*Your goal:* Of the entries below, restate word for word only the section that runs from the line with "none -> black brick C5 level 1" to the line with "none -> tan brick G2 level 2", counting both ends.

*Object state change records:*
***

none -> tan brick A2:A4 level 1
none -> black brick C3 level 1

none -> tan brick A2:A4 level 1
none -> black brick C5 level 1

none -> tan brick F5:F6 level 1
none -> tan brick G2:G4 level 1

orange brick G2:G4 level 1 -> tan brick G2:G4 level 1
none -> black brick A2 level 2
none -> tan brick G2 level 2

***

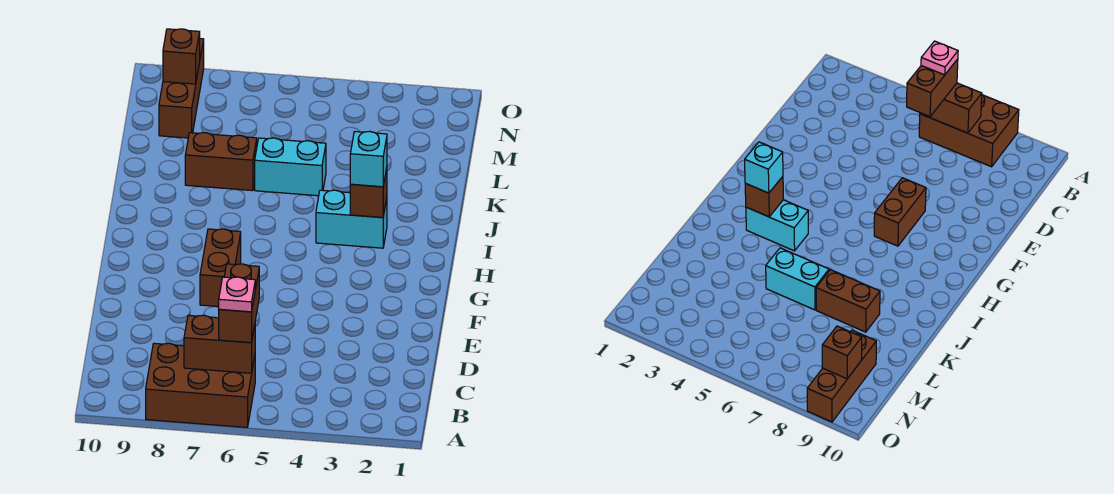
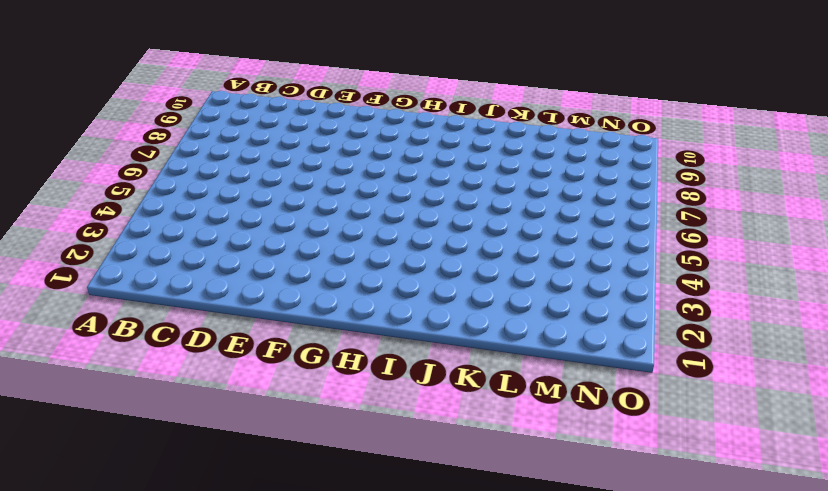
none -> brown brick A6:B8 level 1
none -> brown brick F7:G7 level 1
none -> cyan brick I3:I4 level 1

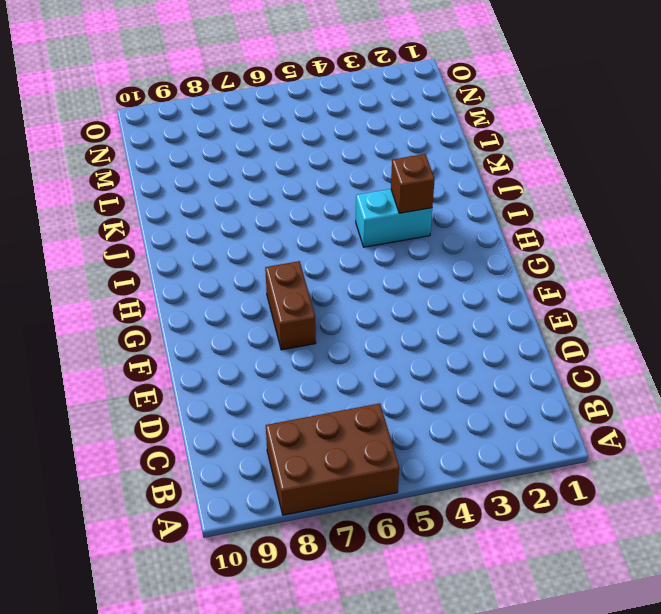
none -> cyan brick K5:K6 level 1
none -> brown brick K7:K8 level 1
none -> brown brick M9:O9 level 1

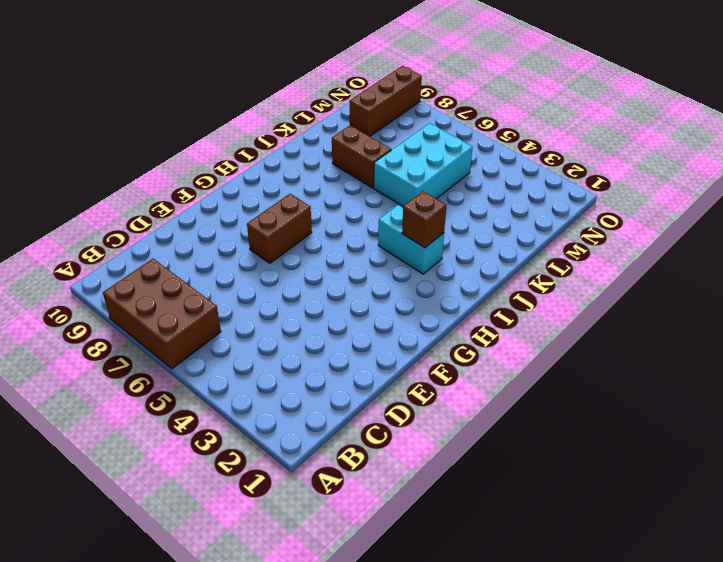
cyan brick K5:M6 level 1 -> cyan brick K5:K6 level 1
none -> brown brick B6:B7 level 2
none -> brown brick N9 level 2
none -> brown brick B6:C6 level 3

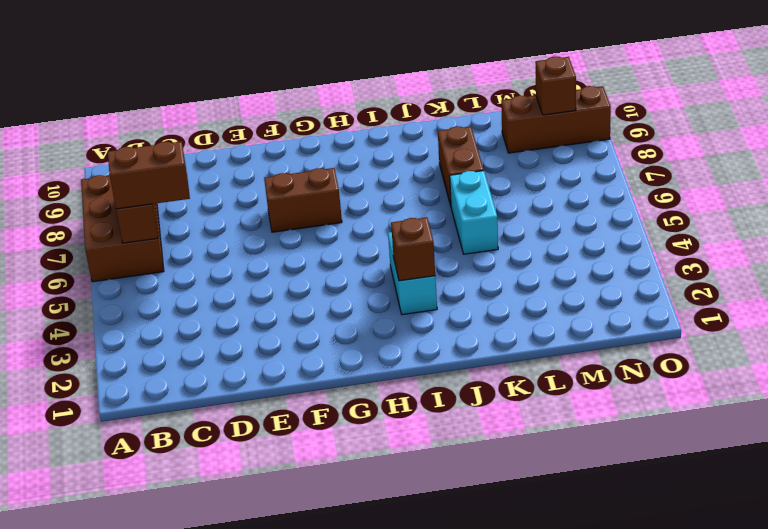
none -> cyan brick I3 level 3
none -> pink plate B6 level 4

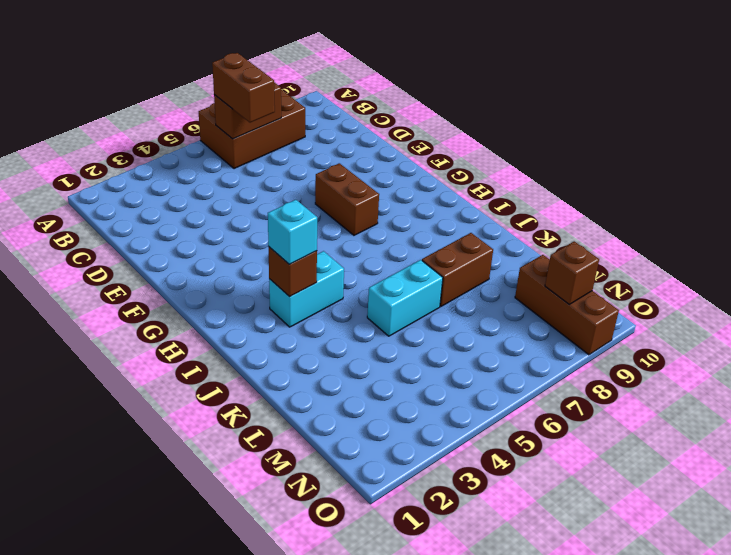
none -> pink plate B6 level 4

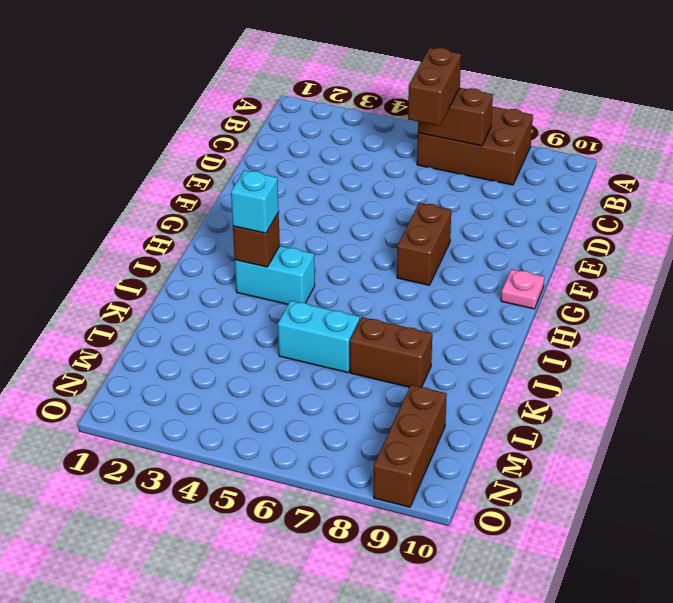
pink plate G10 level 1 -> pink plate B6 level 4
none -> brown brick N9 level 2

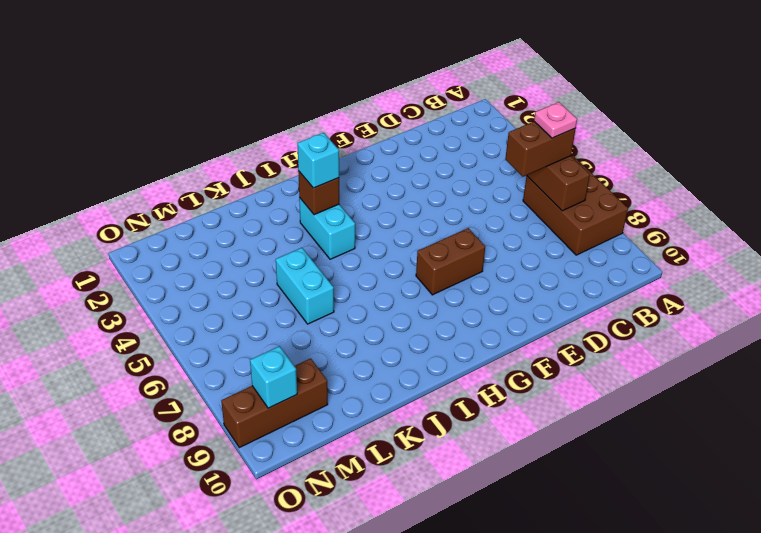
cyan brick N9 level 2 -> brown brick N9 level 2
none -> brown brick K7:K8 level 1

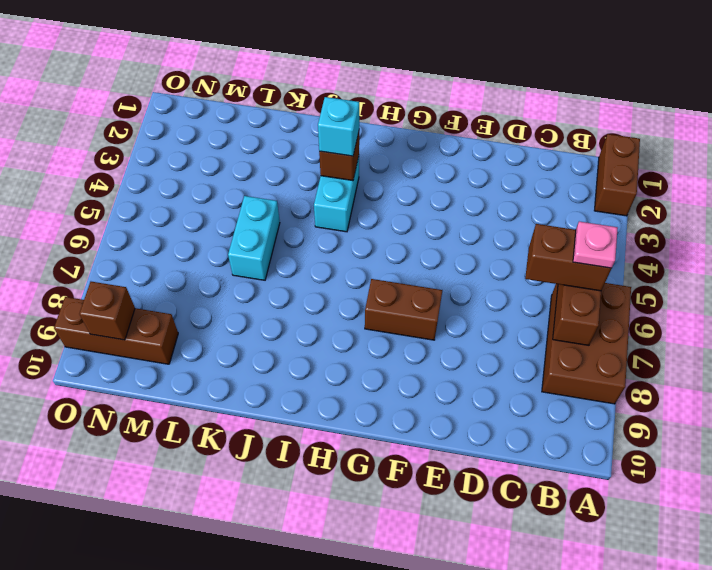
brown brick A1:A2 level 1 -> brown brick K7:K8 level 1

***

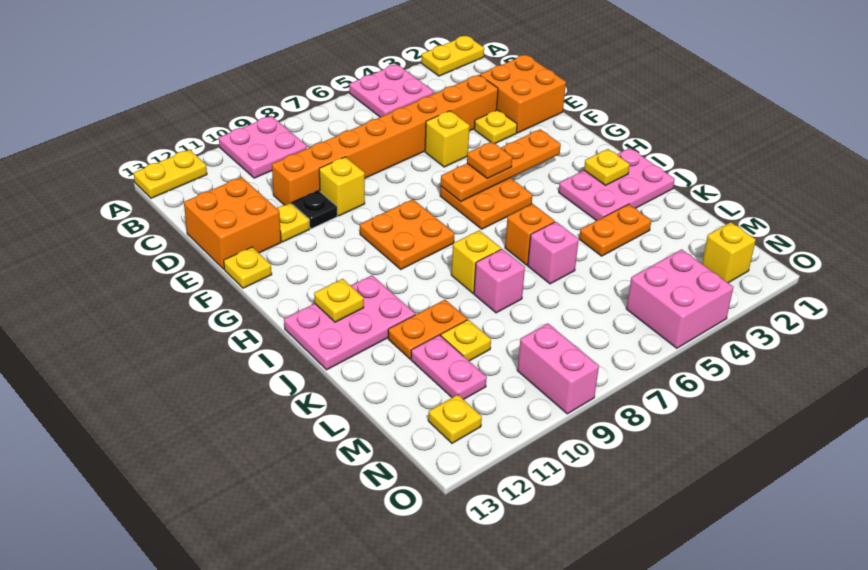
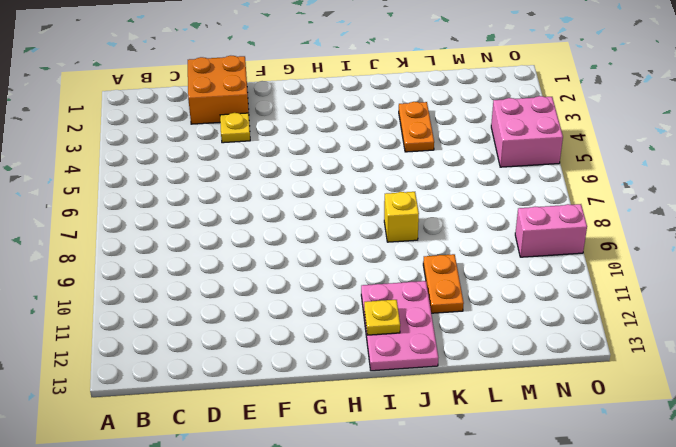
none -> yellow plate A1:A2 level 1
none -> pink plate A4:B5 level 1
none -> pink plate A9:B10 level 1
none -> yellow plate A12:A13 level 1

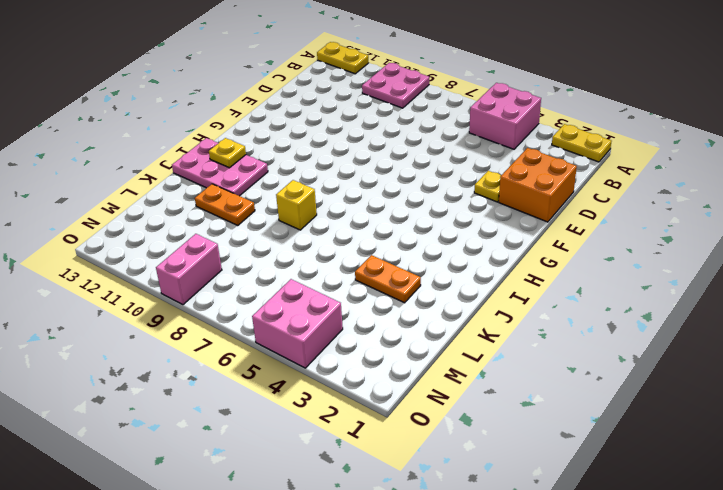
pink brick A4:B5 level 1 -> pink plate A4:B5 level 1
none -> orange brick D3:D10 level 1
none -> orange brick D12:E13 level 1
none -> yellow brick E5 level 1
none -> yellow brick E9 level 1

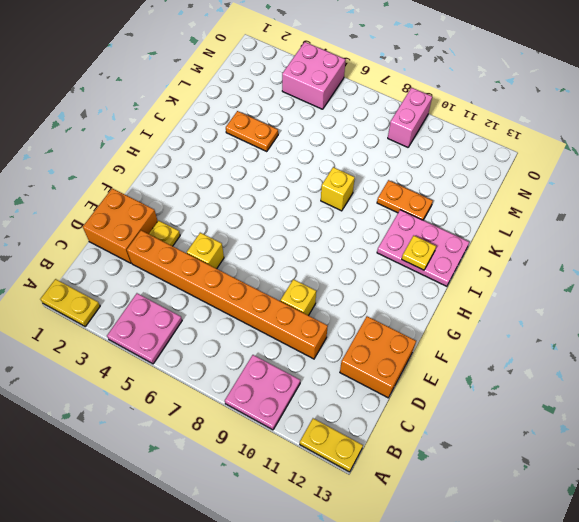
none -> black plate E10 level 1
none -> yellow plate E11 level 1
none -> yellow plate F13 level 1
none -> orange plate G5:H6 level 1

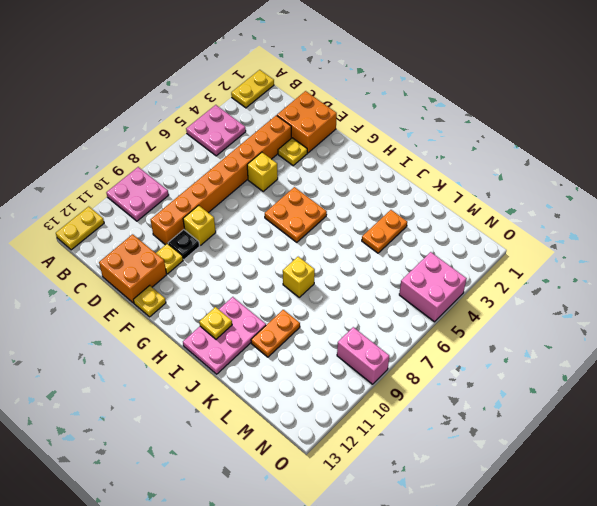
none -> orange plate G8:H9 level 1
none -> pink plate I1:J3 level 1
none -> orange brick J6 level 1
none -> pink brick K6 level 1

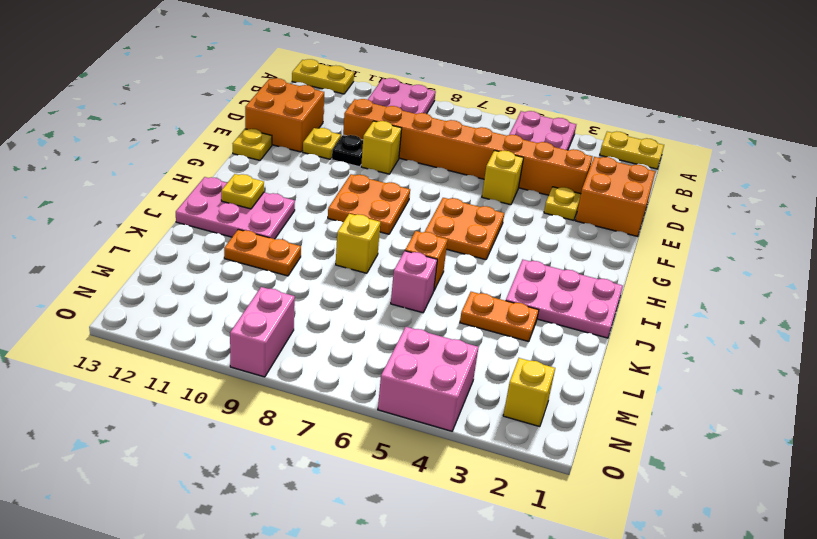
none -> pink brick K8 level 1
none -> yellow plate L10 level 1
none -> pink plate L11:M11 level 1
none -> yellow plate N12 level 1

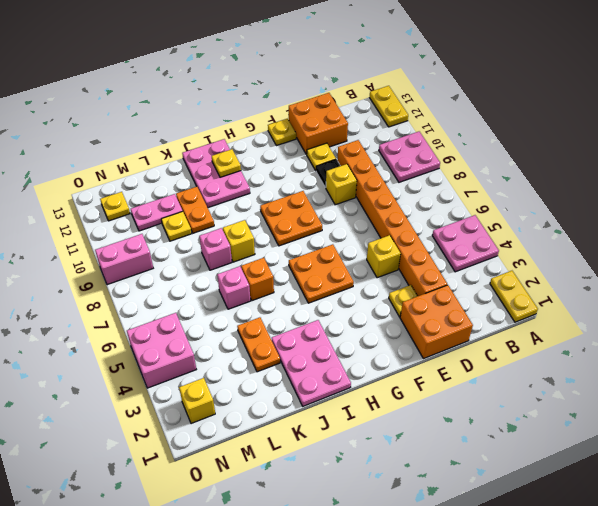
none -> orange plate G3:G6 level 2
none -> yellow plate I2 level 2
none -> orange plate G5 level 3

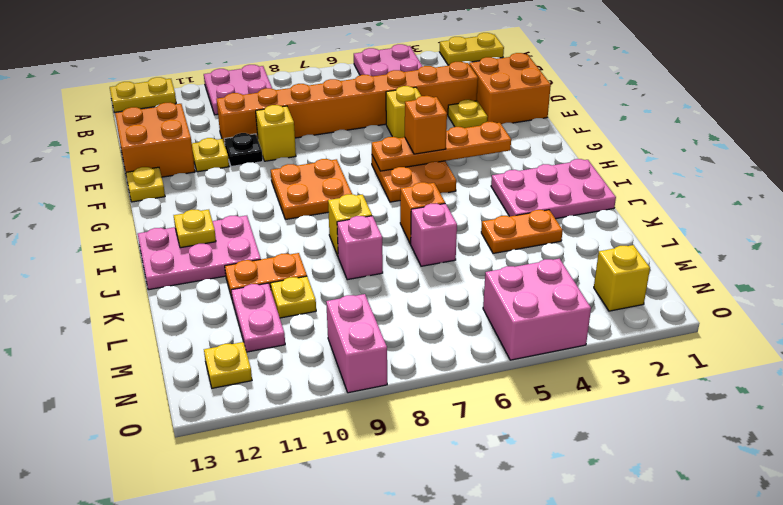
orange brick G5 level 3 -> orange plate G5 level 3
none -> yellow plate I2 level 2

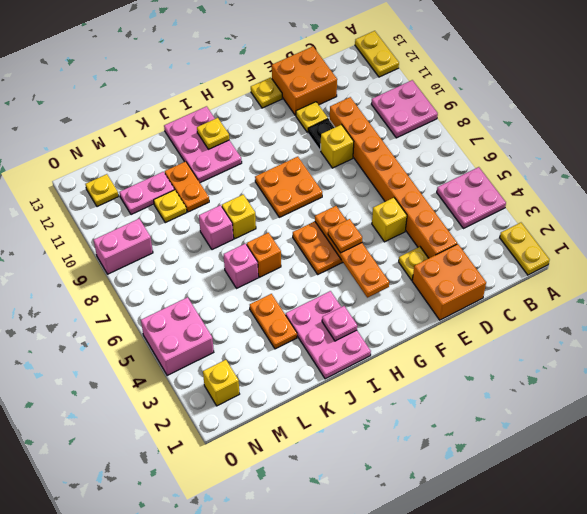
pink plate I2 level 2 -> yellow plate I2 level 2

***

*Written response:*
none -> black brick C5 level 1

none -> tan brick F5:F6 level 1
none -> tan brick G2:G4 level 1

orange brick G2:G4 level 1 -> tan brick G2:G4 level 1
none -> black brick A2 level 2
none -> tan brick G2 level 2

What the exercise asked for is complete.